DIRECTIONS:
Your answer is the lines from the one that has "green bowl [322,146,388,188]" through the last line of the records below, retyped exactly and alone.

EXTRACTED DATA:
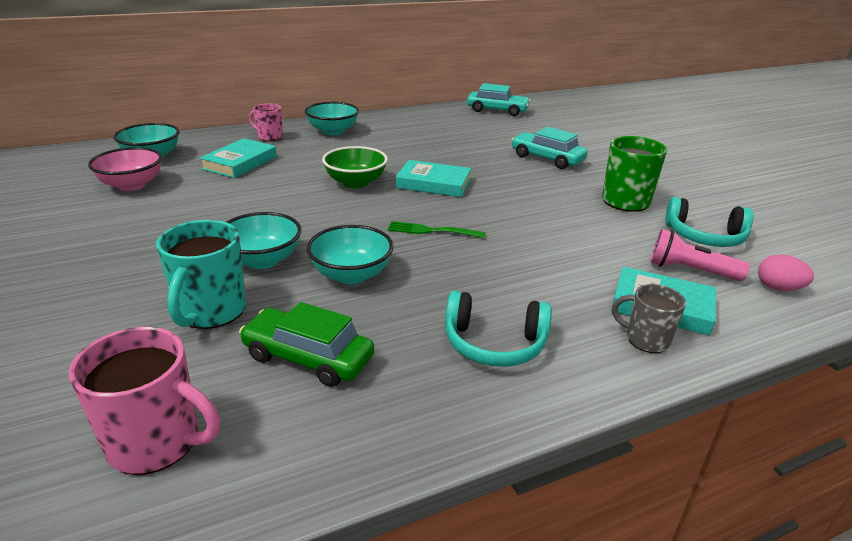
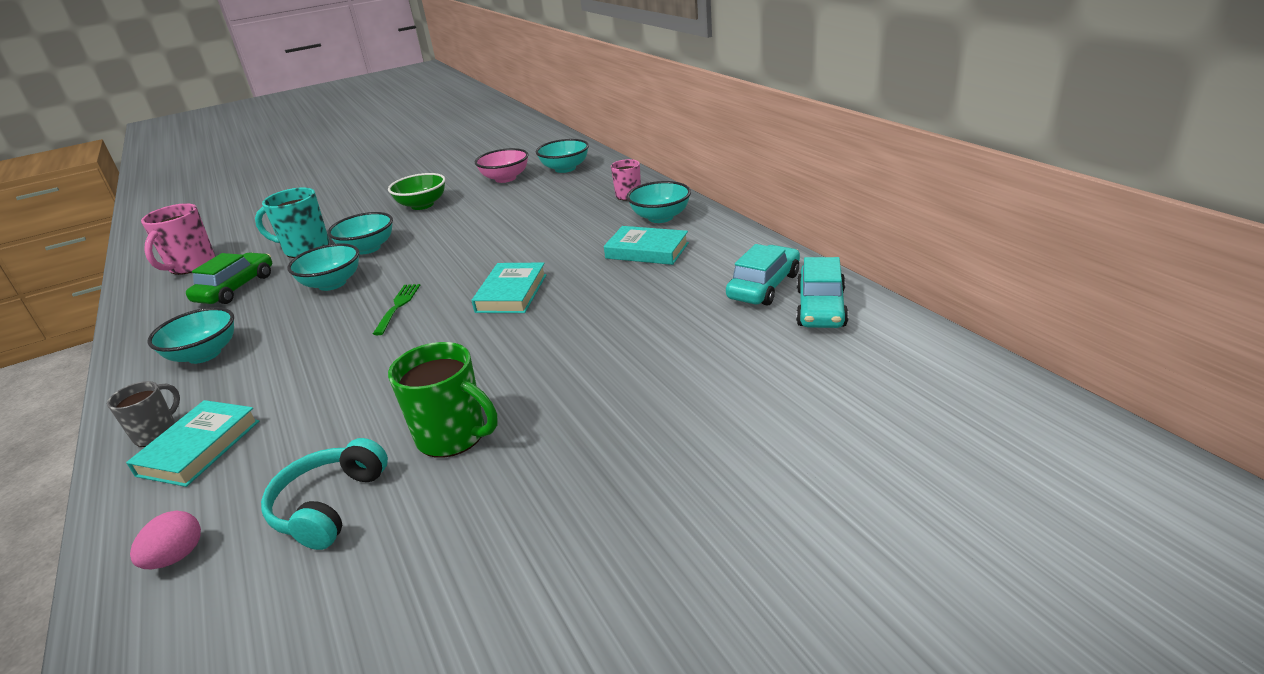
camera: 90 degrees right, 0 degrees up
turquoise book [199,138,277,178] -> turquoise book moved to [604,226,689,265]
green bowl [322,146,388,188] -> green bowl moved to [388,173,446,210]
turquoise headphones [445,291,552,367] -> turquoise bowl [147,307,234,364]
turquoise car [511,127,588,169] -> turquoise car moved to [726,244,800,306]
pink flashlight [650,229,750,281] -> none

RESULT:
green bowl [322,146,388,188] -> green bowl moved to [388,173,446,210]
turquoise headphones [445,291,552,367] -> turquoise bowl [147,307,234,364]
turquoise car [511,127,588,169] -> turquoise car moved to [726,244,800,306]
pink flashlight [650,229,750,281] -> none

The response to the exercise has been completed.